>> BEGIN
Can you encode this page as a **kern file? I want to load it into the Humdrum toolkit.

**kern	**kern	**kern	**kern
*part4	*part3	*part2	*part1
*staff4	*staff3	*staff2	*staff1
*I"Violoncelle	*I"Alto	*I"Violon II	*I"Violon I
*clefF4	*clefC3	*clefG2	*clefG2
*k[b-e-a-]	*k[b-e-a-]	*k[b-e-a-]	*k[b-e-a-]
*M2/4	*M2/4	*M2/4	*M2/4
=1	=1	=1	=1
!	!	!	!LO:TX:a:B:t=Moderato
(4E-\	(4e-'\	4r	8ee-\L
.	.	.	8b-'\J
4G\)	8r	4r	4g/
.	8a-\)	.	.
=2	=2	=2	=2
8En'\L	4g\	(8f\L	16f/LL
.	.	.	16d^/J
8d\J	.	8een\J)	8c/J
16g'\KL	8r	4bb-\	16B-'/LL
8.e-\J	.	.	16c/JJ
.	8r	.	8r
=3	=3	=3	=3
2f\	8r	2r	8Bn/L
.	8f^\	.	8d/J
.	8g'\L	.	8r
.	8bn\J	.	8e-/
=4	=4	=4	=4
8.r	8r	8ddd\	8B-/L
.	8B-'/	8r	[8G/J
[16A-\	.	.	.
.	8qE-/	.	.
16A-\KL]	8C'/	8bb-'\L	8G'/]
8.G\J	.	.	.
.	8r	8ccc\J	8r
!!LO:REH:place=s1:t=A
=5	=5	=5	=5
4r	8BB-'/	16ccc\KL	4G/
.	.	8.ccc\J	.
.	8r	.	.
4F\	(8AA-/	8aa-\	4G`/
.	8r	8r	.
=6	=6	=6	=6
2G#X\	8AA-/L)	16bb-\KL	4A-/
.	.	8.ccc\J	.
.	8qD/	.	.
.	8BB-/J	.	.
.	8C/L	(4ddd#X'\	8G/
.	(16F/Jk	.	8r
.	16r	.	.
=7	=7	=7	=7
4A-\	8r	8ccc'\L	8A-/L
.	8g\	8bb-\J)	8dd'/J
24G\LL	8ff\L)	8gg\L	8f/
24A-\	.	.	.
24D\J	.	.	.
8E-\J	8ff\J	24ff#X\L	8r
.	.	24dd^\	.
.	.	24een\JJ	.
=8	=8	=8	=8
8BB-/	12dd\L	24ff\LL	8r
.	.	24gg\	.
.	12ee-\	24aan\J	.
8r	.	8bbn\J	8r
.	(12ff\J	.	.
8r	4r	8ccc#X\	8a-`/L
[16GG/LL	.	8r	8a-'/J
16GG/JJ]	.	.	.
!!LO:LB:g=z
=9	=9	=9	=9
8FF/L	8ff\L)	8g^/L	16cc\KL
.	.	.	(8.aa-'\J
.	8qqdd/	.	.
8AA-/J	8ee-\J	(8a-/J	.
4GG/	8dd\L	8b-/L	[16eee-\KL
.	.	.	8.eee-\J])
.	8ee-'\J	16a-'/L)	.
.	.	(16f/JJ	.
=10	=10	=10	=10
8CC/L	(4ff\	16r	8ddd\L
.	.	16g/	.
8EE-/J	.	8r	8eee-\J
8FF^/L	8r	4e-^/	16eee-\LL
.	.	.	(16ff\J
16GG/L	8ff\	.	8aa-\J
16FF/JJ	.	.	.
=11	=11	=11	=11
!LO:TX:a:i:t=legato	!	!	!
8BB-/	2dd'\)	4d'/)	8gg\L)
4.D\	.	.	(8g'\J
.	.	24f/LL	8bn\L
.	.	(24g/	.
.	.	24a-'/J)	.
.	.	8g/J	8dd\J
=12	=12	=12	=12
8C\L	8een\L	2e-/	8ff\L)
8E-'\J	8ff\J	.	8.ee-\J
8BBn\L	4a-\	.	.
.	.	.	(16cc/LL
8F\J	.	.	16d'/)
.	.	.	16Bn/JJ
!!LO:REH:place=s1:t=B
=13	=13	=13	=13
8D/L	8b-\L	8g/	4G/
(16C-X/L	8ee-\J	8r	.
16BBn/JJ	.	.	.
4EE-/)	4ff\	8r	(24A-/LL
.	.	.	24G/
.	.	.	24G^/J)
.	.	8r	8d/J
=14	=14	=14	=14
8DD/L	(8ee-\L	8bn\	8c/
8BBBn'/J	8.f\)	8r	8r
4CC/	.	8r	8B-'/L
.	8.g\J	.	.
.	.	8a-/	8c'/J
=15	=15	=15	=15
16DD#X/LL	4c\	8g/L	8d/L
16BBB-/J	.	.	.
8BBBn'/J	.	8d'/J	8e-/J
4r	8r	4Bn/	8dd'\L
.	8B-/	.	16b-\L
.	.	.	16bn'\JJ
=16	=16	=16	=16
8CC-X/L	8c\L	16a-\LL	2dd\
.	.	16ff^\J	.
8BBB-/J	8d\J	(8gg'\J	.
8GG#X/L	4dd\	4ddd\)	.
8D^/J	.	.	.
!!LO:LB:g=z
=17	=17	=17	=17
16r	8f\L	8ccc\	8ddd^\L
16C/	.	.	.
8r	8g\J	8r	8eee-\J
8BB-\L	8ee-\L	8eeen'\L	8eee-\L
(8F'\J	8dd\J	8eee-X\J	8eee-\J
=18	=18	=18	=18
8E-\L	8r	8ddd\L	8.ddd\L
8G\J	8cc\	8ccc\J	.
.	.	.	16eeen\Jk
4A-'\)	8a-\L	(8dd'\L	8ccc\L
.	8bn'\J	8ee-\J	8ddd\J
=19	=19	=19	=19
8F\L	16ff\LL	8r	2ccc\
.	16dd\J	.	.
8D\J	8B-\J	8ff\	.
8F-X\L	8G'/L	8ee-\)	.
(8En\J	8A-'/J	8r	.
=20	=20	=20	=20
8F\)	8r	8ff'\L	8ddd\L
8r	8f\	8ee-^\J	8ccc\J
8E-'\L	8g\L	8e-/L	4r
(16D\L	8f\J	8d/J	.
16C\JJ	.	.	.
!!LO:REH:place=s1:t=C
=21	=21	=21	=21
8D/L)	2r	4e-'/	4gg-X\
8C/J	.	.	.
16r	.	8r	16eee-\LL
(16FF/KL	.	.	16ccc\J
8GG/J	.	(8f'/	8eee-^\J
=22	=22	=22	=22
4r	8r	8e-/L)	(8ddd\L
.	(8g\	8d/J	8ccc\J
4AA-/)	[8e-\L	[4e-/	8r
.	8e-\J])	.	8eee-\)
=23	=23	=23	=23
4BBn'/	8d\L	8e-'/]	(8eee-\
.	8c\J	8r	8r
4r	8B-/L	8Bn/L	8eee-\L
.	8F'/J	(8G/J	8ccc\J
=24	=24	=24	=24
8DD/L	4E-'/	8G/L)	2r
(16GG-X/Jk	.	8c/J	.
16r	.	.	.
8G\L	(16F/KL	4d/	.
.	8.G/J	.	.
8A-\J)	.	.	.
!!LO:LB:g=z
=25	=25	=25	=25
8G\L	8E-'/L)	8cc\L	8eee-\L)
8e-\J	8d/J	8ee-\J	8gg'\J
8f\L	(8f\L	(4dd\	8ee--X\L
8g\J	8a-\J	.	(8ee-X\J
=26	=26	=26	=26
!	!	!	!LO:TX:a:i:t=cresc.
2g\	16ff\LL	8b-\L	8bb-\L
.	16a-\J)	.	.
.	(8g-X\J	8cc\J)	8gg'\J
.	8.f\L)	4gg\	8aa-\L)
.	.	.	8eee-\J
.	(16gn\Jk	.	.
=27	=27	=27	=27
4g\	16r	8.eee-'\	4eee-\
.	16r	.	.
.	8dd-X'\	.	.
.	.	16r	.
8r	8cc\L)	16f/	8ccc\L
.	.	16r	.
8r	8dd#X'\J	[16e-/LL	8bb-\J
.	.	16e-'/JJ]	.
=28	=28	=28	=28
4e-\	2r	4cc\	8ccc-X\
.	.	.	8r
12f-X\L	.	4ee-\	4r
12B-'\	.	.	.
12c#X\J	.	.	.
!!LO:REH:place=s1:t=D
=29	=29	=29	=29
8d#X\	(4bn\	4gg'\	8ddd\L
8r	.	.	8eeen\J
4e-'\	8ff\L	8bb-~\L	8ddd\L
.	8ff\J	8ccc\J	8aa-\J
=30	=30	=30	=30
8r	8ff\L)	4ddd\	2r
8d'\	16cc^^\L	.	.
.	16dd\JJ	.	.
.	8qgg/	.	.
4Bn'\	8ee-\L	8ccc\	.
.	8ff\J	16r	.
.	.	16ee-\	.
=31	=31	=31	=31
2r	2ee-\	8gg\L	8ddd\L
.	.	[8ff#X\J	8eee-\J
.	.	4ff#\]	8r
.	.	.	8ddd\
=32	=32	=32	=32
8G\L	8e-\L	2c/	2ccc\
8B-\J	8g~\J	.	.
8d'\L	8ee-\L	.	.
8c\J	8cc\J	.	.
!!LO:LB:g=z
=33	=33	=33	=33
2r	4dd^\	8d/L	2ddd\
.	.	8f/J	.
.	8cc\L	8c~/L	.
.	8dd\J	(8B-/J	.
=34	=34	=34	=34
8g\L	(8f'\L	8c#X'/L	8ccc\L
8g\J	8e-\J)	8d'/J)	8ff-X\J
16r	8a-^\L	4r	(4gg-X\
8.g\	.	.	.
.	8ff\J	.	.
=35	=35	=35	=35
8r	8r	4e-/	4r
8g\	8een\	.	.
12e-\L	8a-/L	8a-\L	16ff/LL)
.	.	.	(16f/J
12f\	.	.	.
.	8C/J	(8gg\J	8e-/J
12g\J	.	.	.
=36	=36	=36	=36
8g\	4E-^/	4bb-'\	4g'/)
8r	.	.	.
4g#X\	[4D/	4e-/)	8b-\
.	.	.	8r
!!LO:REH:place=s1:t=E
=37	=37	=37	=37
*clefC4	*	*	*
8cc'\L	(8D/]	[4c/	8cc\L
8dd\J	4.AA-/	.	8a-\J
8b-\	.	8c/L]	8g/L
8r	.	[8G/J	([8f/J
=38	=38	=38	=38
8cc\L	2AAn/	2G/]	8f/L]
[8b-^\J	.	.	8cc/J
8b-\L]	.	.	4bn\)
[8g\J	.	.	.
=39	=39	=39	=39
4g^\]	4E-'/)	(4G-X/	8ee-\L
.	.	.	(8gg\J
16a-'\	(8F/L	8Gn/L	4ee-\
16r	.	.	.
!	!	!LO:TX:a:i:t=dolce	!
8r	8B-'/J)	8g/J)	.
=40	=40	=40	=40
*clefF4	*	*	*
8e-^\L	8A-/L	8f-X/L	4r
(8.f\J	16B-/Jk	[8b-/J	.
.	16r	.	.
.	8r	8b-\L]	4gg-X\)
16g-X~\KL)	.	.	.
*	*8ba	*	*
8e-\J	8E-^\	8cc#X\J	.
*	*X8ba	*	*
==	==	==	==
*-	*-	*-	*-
>> END
_TASK BRIEF_
Tally the lines in the items above that contain the string "kern", and reply with the number alone.

_RESPONSE FOR THIS EXERCISE_
2